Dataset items
== Segment start ==

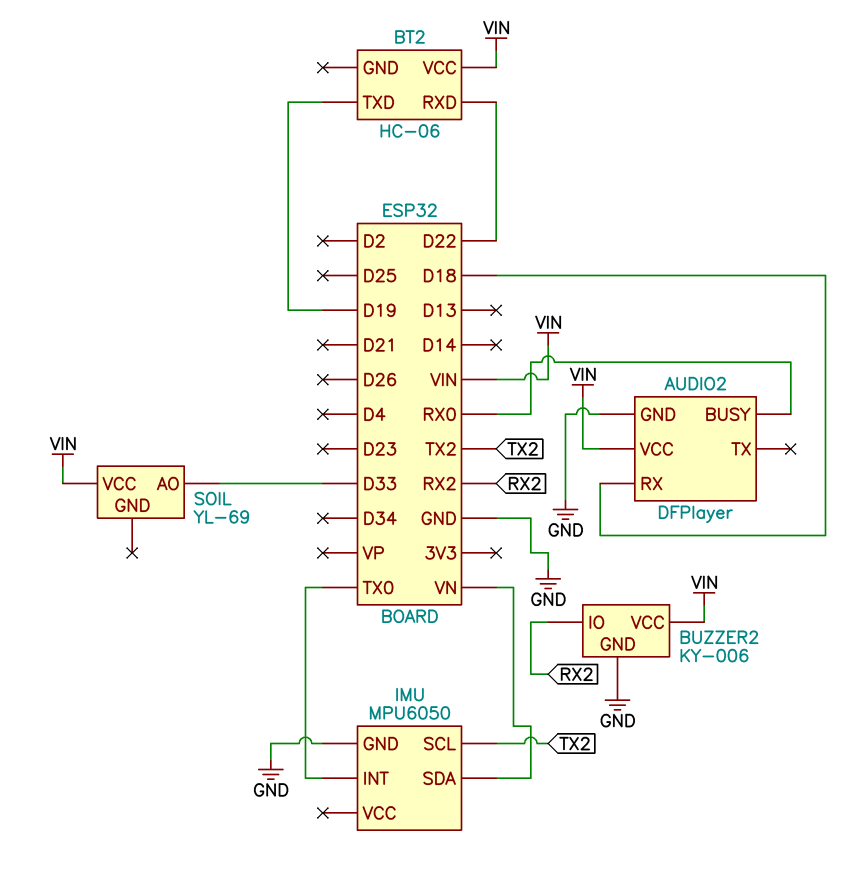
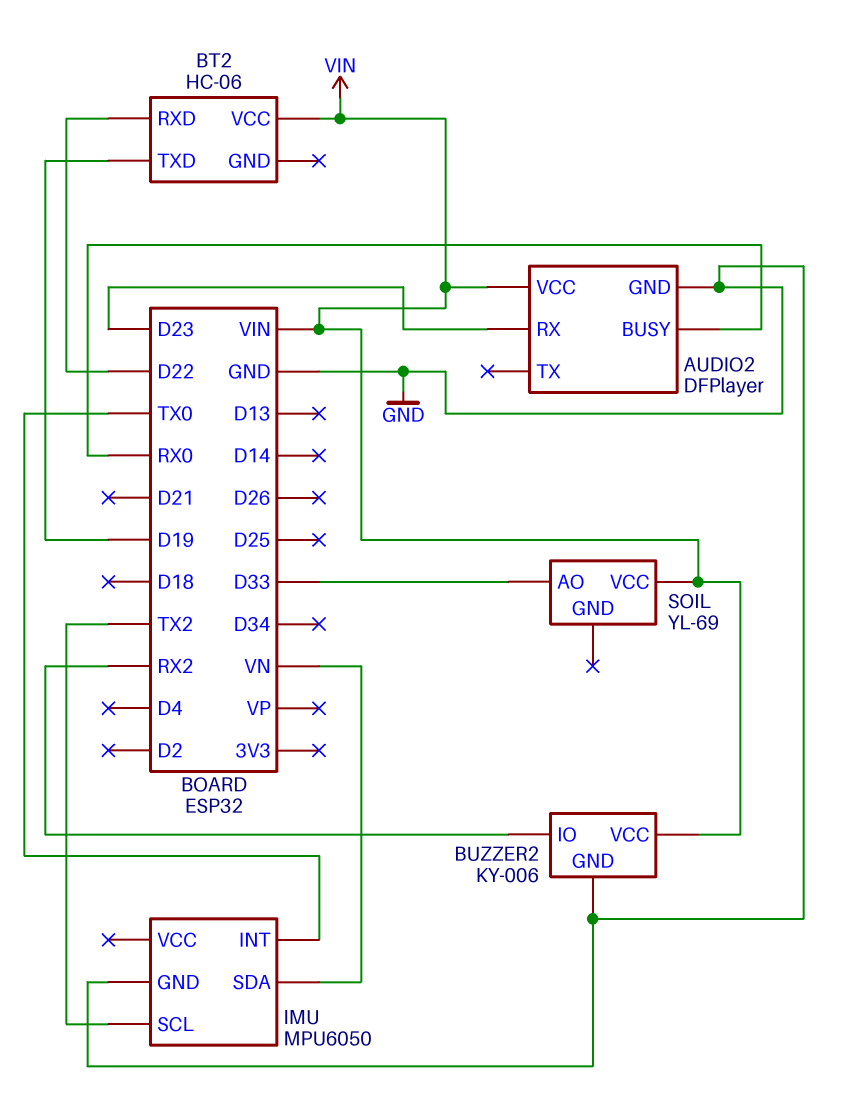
AUDIO2 pin RX: D18 -> D23

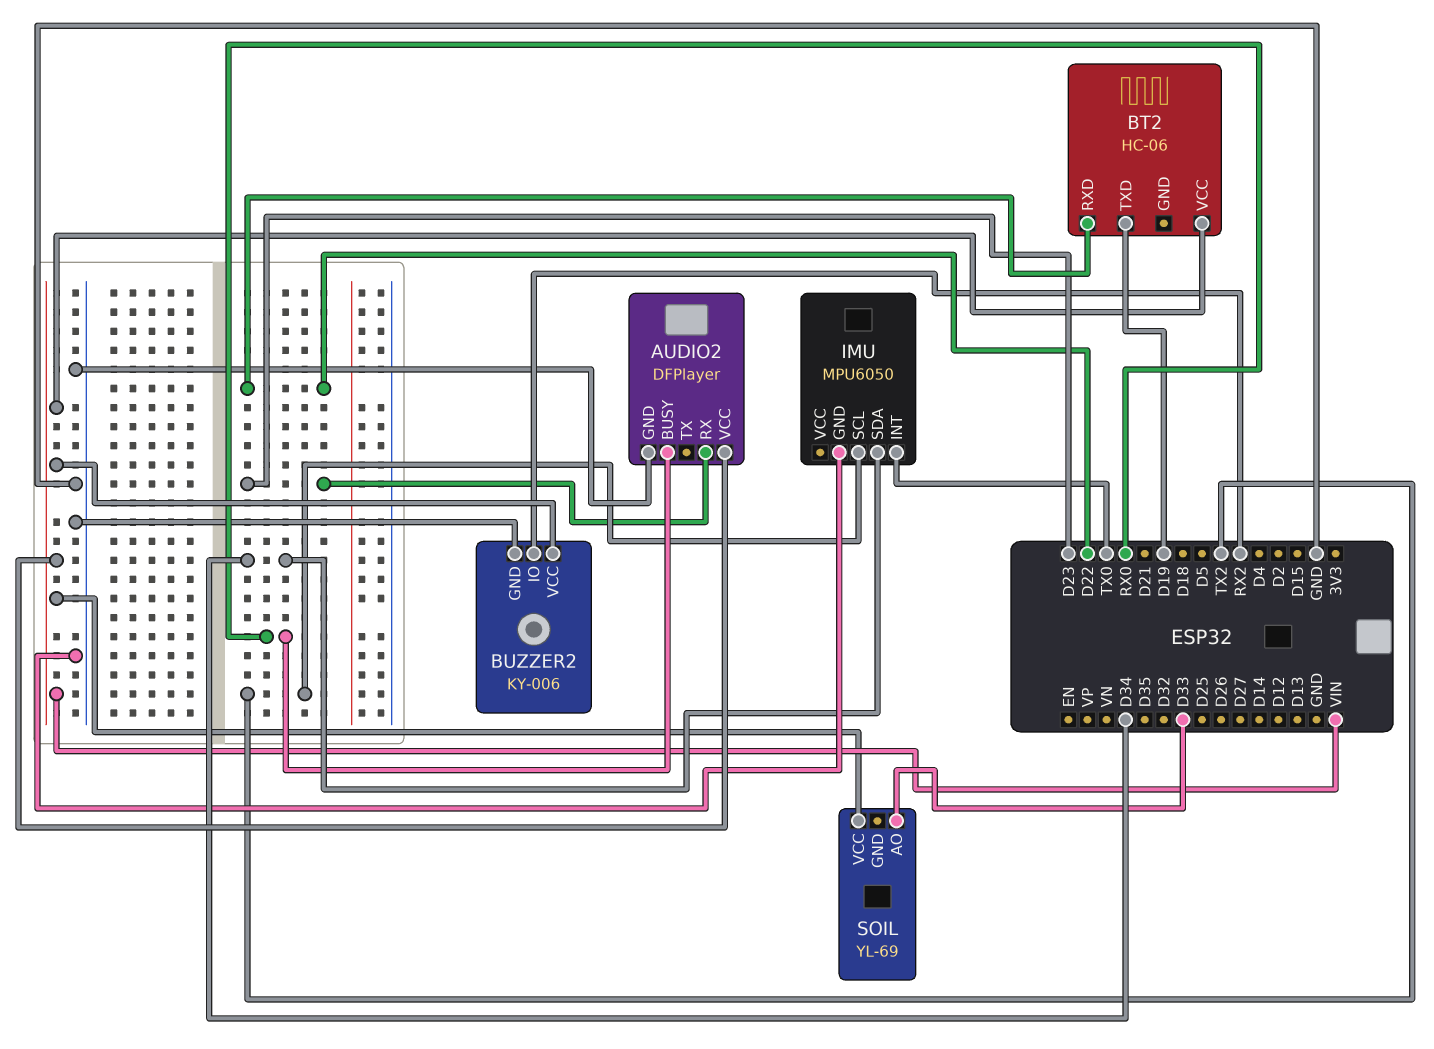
IMU pin SDA: VN -> D34

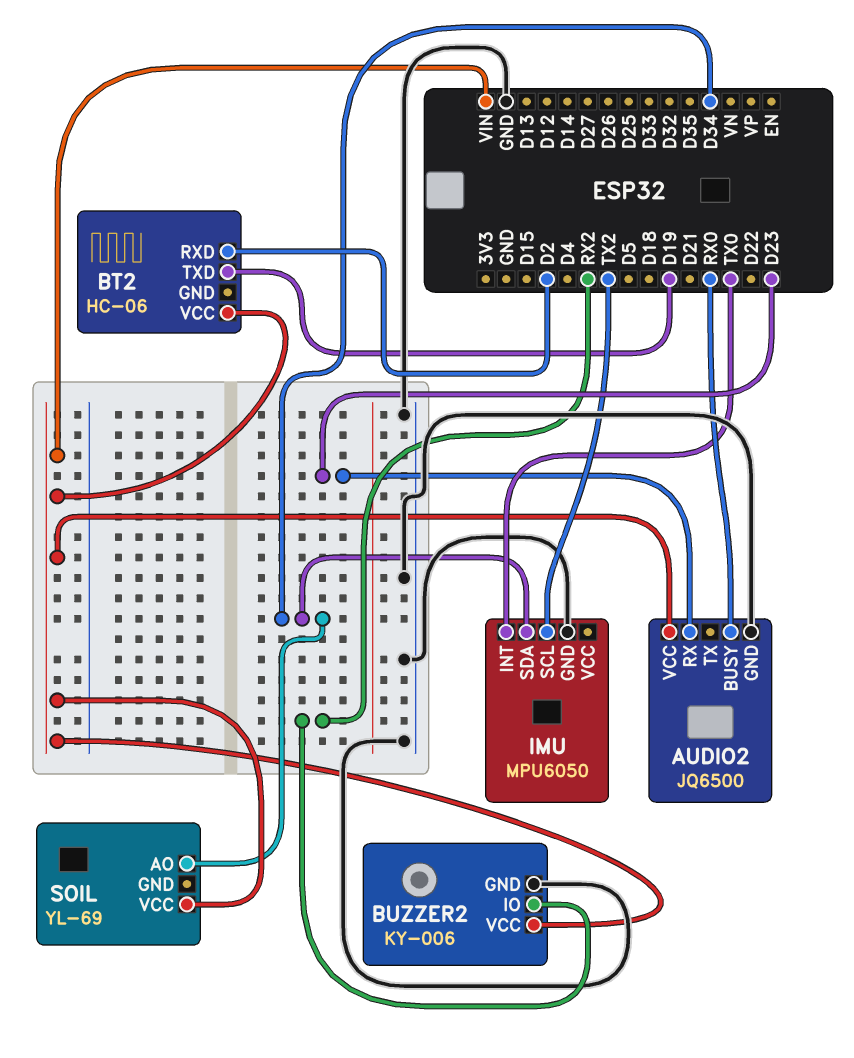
AUDIO2: DFPlayer -> JQ6500
BT2 pin RXD: D22 -> D2
SOIL pin AO: D33 -> D34

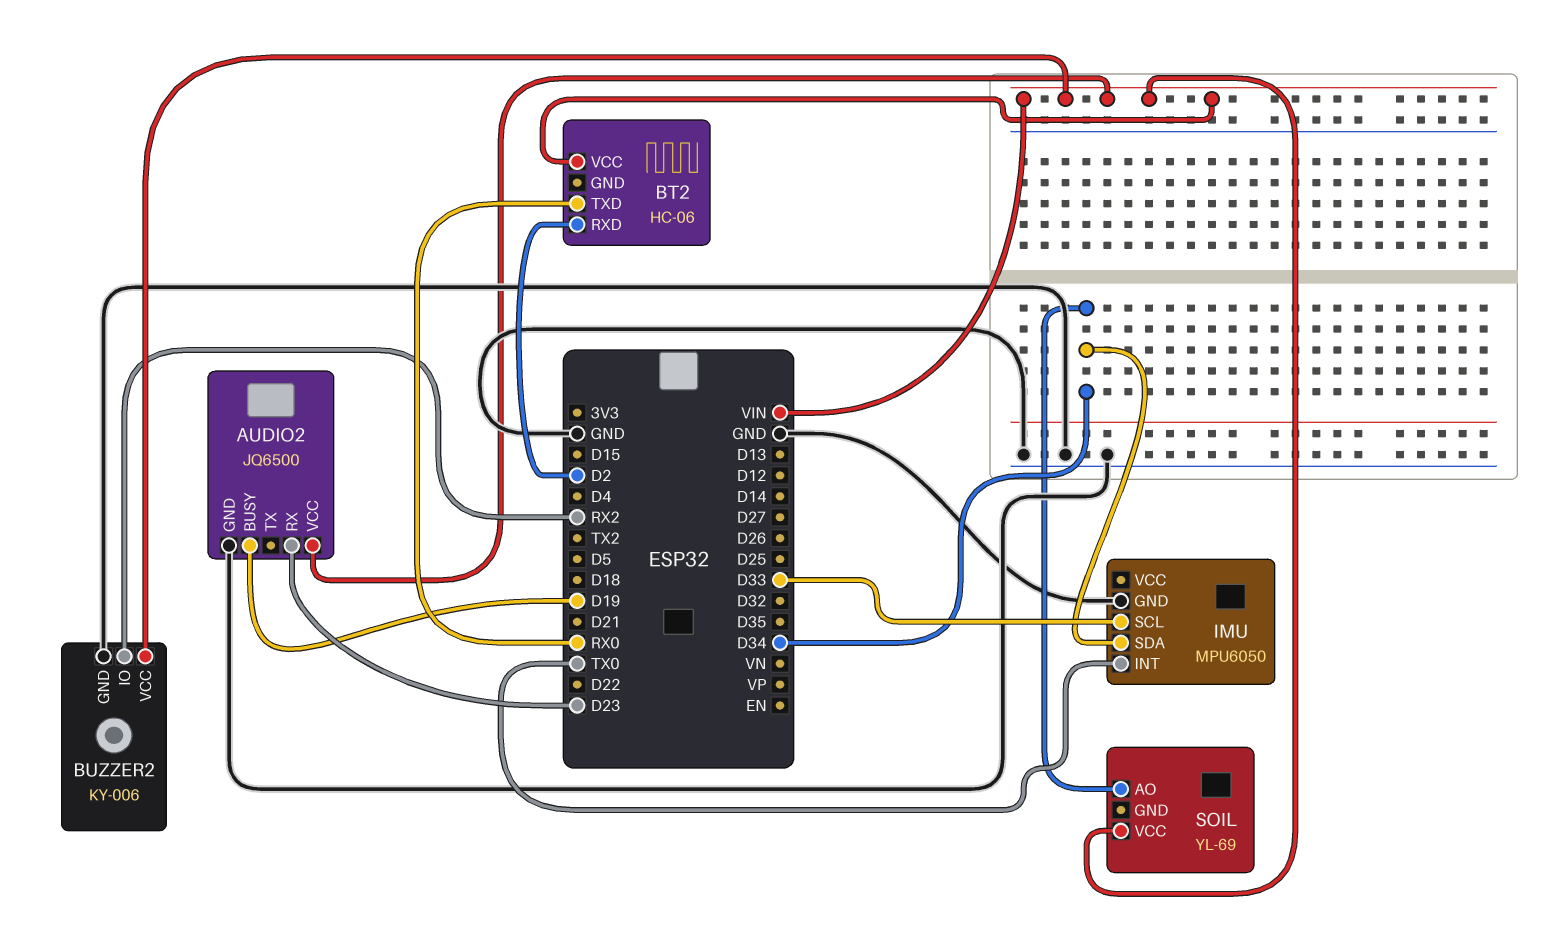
AUDIO2 pin BUSY: RX0 -> D19
BT2 pin TXD: D19 -> RX0
IMU pin SCL: TX2 -> D33

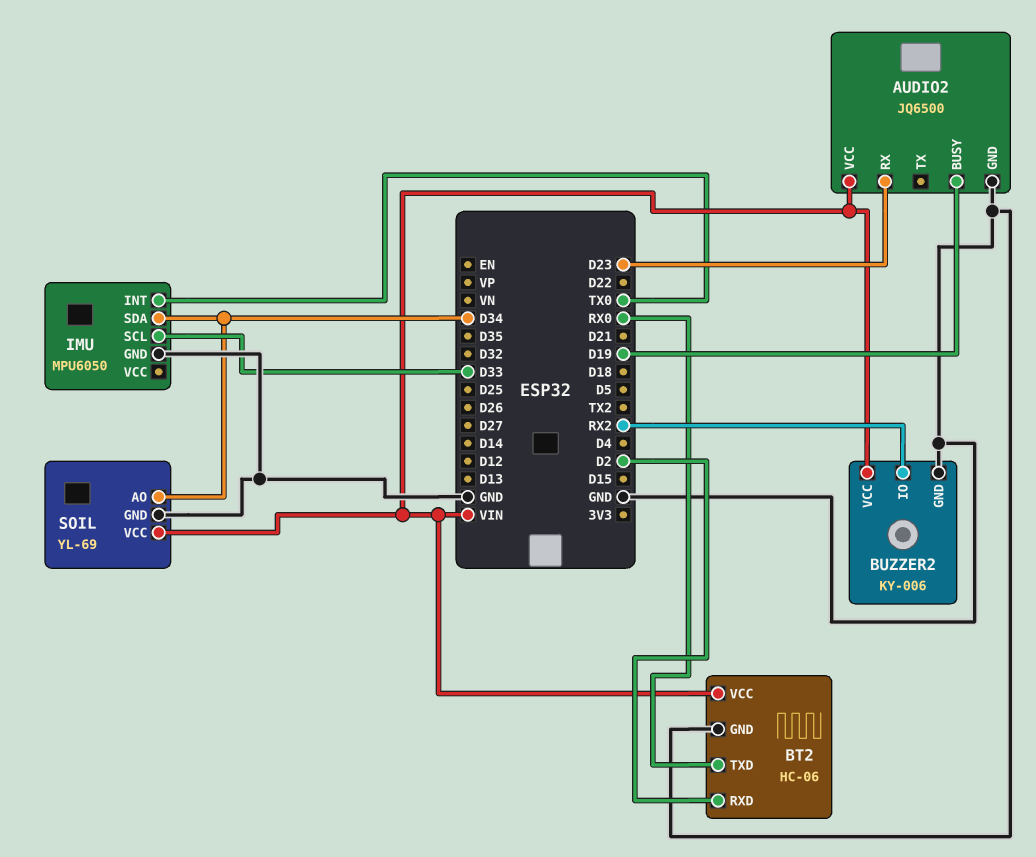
BT2 pin GND: none -> GND
SOIL pin GND: none -> GND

== Segment end ==

What you should do:
Output, exactly and without pictures, the span of lines that starts at the line containing "IMU pin SCL: TX2 -> D33" and ends at the last line above.

Answer space:
IMU pin SCL: TX2 -> D33

BT2 pin GND: none -> GND
SOIL pin GND: none -> GND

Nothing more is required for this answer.